[Dataset records]
•••••
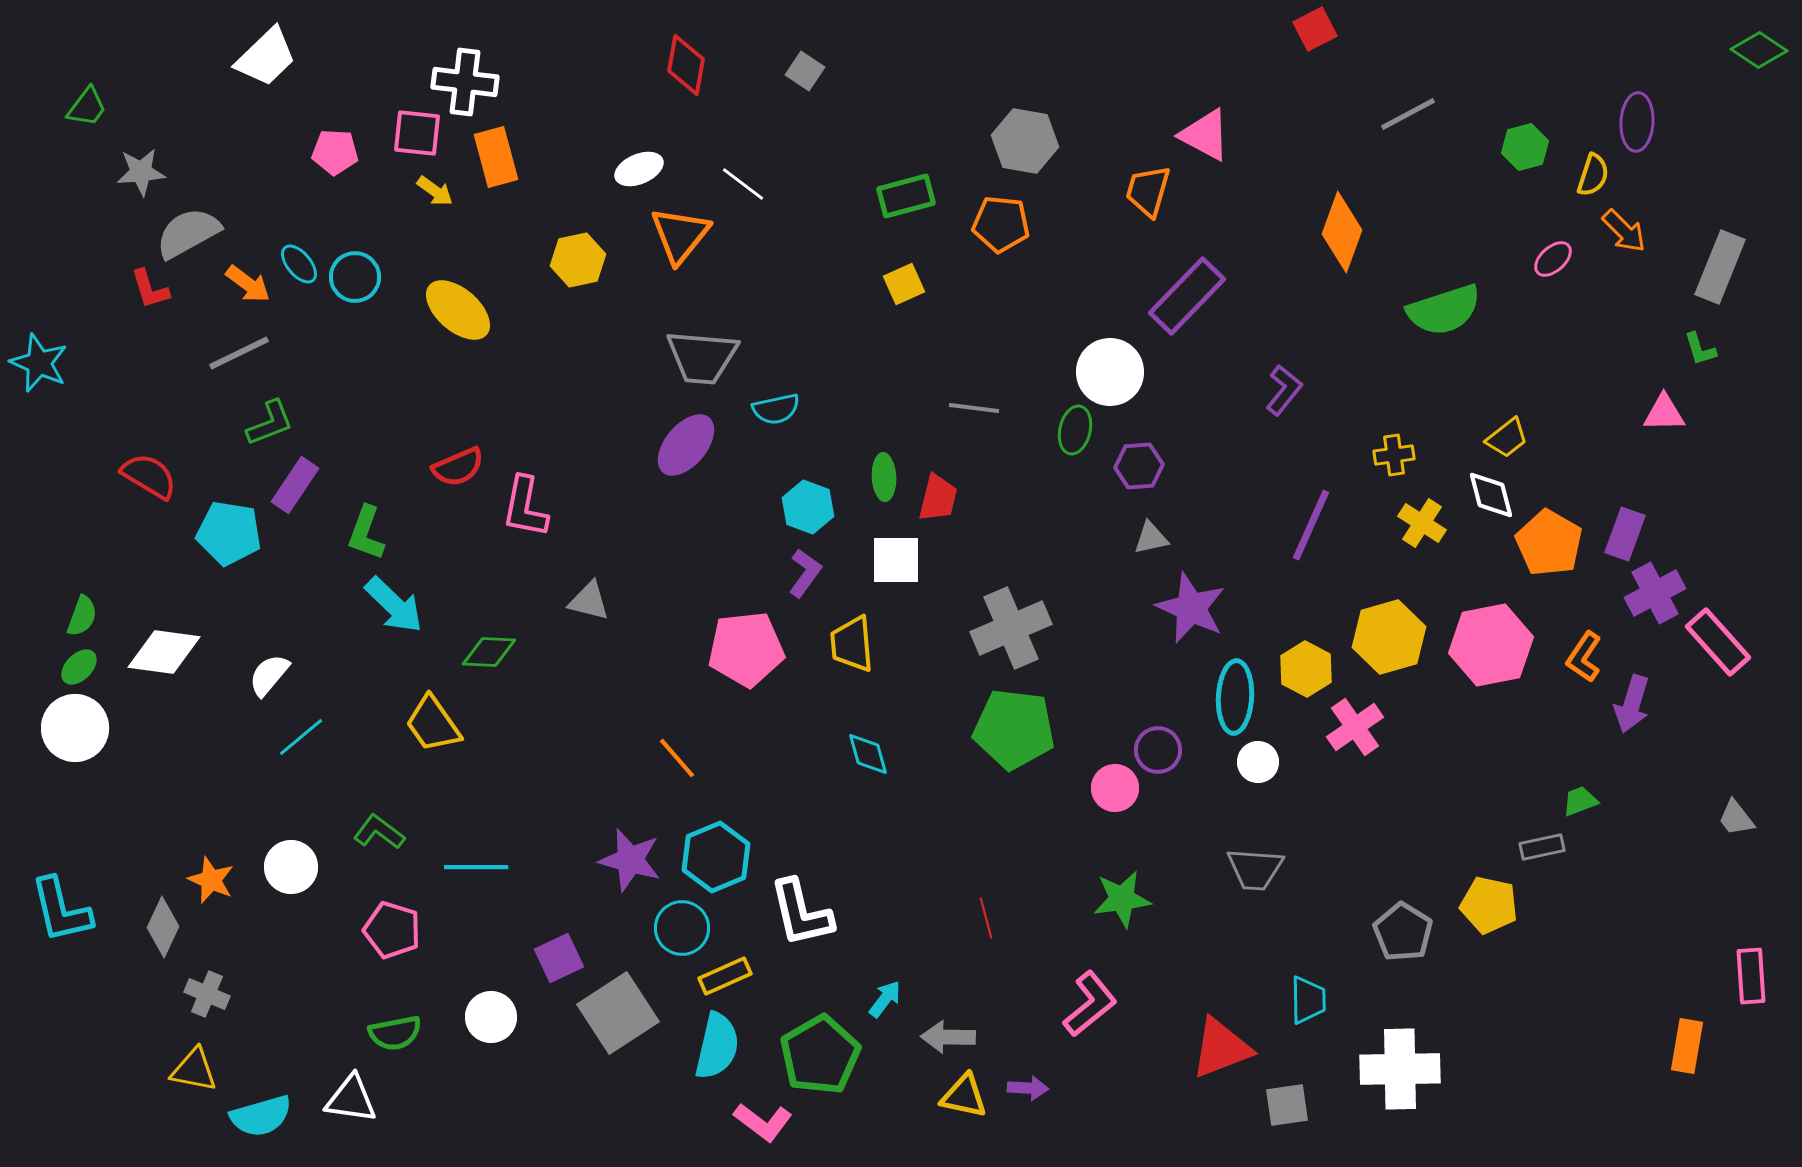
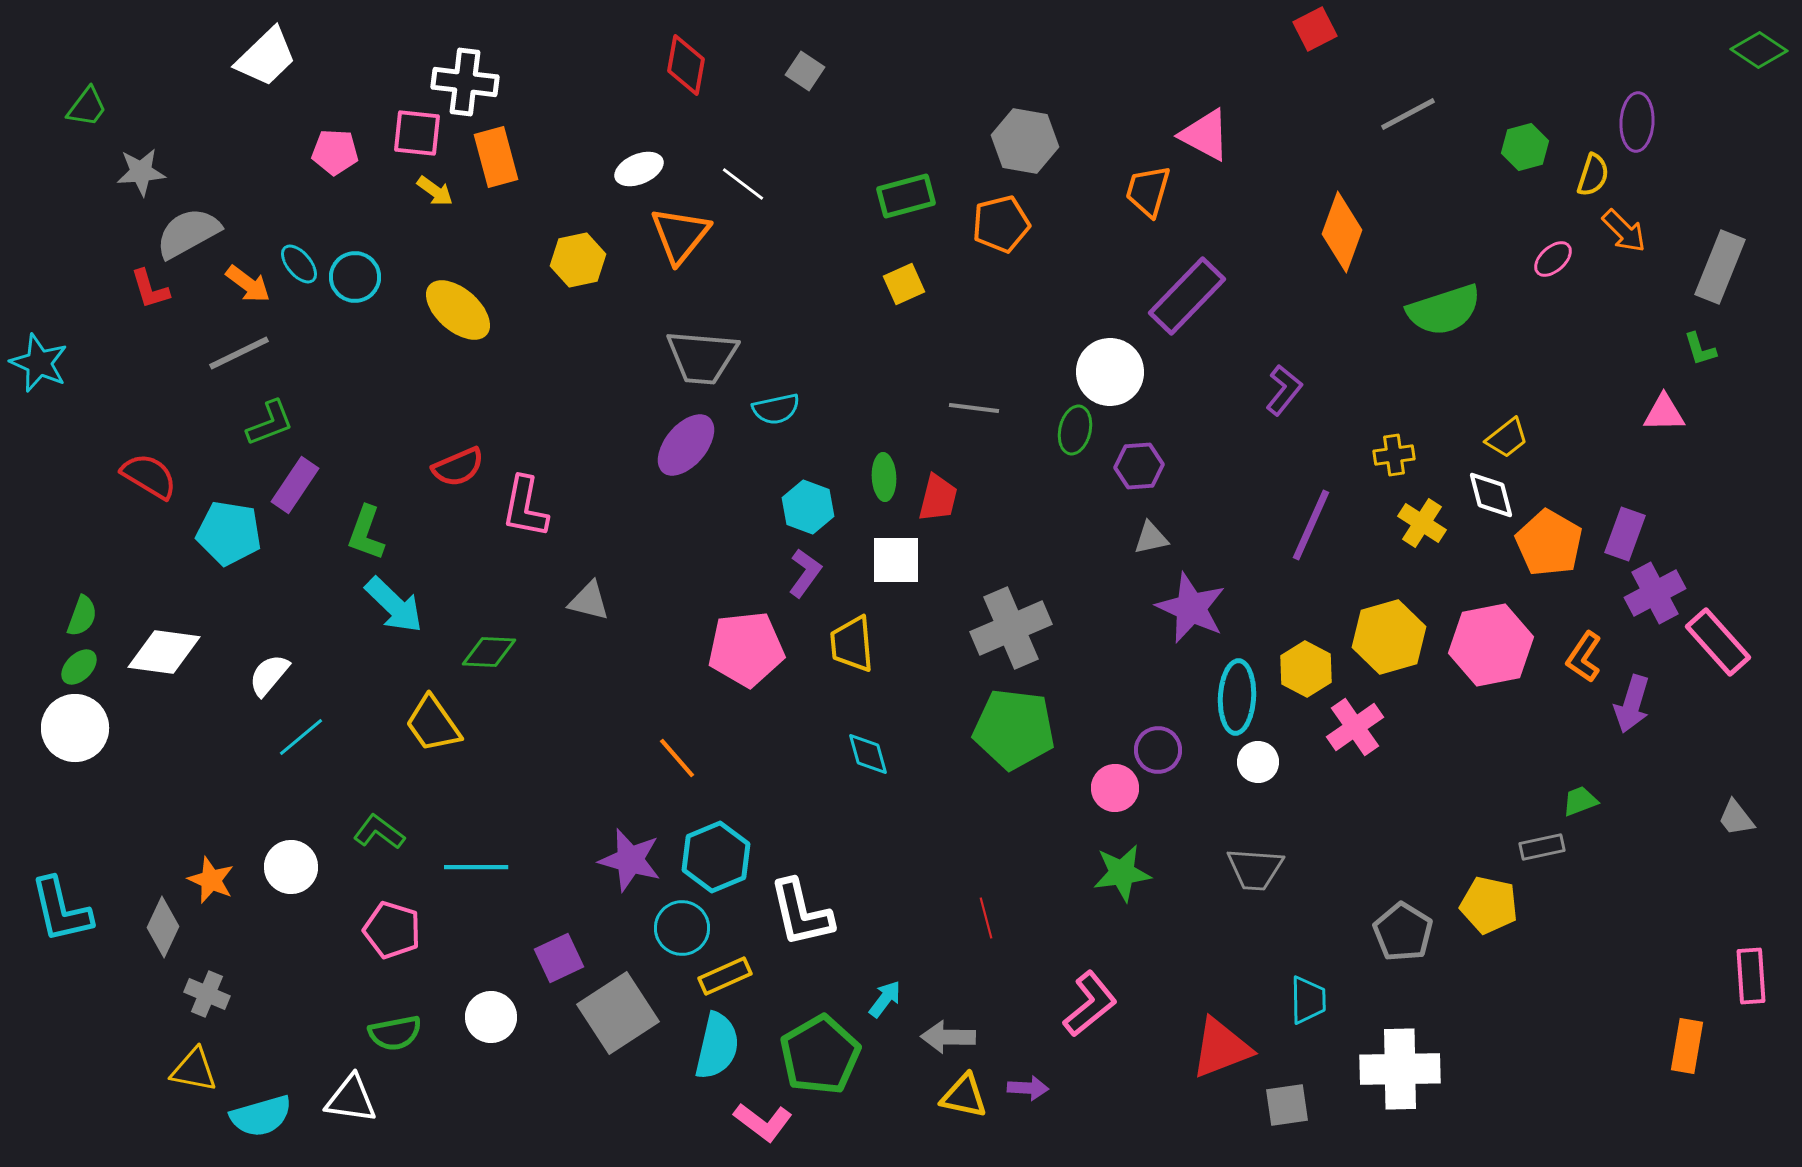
orange pentagon at (1001, 224): rotated 20 degrees counterclockwise
cyan ellipse at (1235, 697): moved 2 px right
green star at (1122, 899): moved 26 px up
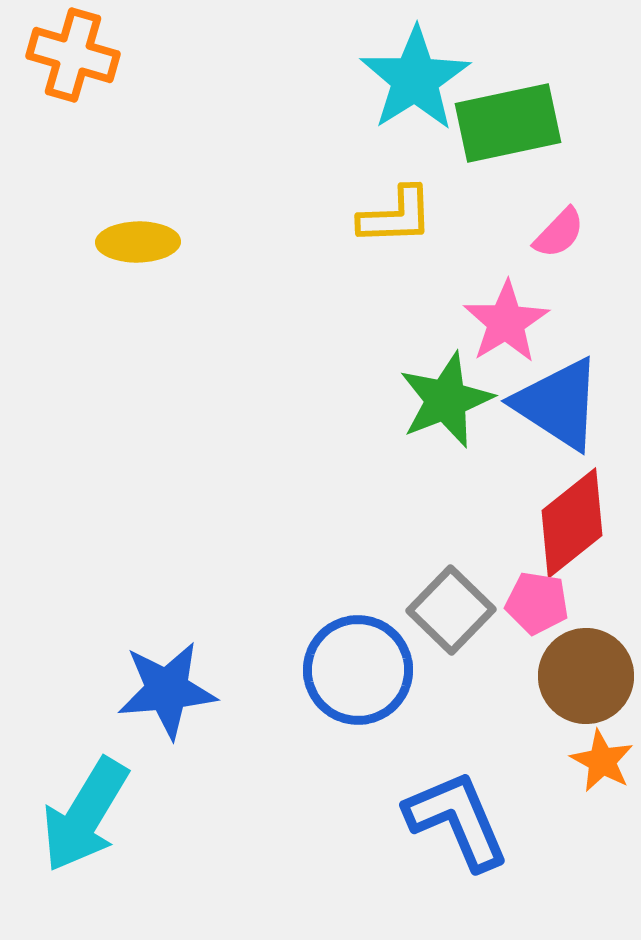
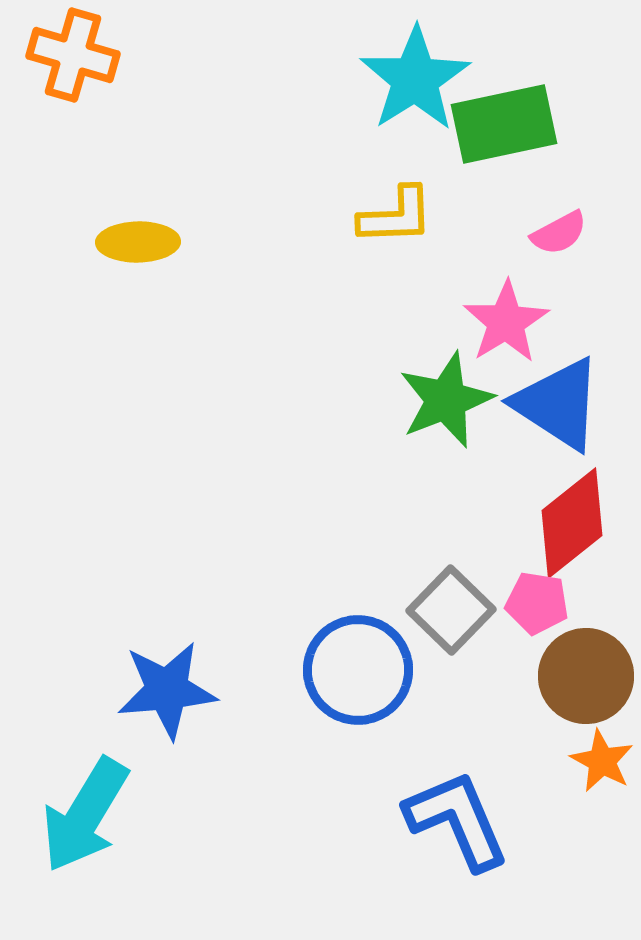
green rectangle: moved 4 px left, 1 px down
pink semicircle: rotated 18 degrees clockwise
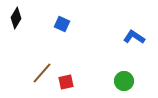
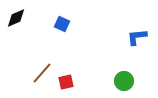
black diamond: rotated 35 degrees clockwise
blue L-shape: moved 3 px right; rotated 40 degrees counterclockwise
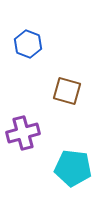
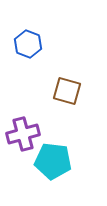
purple cross: moved 1 px down
cyan pentagon: moved 20 px left, 7 px up
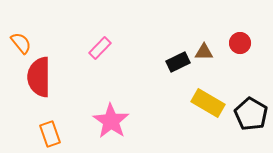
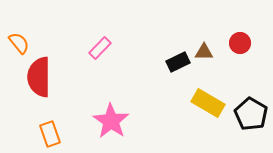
orange semicircle: moved 2 px left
•••••
List the text lines of the records above as a numbered list, omitting any blank lines and leaving out the pictures.

The answer:
1. orange pentagon at (1001, 224): rotated 20 degrees counterclockwise
2. cyan ellipse at (1235, 697): moved 2 px right
3. green star at (1122, 899): moved 26 px up
4. green rectangle: moved 4 px left, 1 px down
5. pink semicircle: rotated 18 degrees clockwise
6. black diamond: rotated 35 degrees clockwise
7. blue L-shape: moved 3 px right; rotated 40 degrees counterclockwise
8. purple cross: moved 1 px down
9. cyan pentagon: moved 20 px left, 7 px up
10. orange semicircle: moved 2 px left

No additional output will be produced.